## WHAT THE TASK REQUIRES
Go through the records and copy each line where the string "fork" occurs.

--- AVAILABLE DATA ---

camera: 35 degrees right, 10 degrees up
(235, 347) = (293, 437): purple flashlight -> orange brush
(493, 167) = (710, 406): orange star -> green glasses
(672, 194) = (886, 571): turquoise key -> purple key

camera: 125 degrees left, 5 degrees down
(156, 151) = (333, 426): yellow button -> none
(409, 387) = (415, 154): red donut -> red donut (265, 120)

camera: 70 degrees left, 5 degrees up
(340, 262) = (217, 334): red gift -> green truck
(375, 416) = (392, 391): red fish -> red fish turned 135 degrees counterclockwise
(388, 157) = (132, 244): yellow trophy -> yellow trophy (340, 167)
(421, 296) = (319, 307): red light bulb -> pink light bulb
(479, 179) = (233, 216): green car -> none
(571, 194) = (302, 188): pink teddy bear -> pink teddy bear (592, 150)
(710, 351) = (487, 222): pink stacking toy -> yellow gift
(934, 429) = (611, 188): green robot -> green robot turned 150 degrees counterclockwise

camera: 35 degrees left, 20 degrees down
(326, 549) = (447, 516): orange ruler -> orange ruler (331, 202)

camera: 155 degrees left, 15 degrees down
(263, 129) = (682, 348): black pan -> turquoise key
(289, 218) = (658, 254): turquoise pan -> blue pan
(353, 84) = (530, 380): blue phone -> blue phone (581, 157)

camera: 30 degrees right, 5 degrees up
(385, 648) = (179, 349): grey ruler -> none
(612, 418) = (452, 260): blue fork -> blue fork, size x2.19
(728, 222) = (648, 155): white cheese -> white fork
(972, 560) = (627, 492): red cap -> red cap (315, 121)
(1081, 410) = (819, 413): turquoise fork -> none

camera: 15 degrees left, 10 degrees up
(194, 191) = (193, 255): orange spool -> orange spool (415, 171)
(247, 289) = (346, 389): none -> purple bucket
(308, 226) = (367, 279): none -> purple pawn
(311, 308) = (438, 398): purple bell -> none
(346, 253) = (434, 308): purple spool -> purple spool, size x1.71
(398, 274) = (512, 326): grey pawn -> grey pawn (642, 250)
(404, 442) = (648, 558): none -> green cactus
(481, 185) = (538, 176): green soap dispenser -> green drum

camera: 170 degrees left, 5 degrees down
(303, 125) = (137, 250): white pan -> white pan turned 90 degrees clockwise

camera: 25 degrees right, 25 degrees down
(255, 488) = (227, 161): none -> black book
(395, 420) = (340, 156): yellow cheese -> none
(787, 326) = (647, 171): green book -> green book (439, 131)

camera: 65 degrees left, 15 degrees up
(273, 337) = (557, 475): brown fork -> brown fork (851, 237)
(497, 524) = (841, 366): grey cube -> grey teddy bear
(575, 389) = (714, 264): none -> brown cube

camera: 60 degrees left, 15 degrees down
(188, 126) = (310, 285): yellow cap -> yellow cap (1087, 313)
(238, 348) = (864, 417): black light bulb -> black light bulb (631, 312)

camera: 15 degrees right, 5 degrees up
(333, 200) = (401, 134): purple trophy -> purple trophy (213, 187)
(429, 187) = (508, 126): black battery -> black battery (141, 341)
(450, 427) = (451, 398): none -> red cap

---

## TASK ANSWER
(612, 418) = (452, 260): blue fork -> blue fork, size x2.19
(728, 222) = (648, 155): white cheese -> white fork
(1081, 410) = (819, 413): turquoise fork -> none
(273, 337) = (557, 475): brown fork -> brown fork (851, 237)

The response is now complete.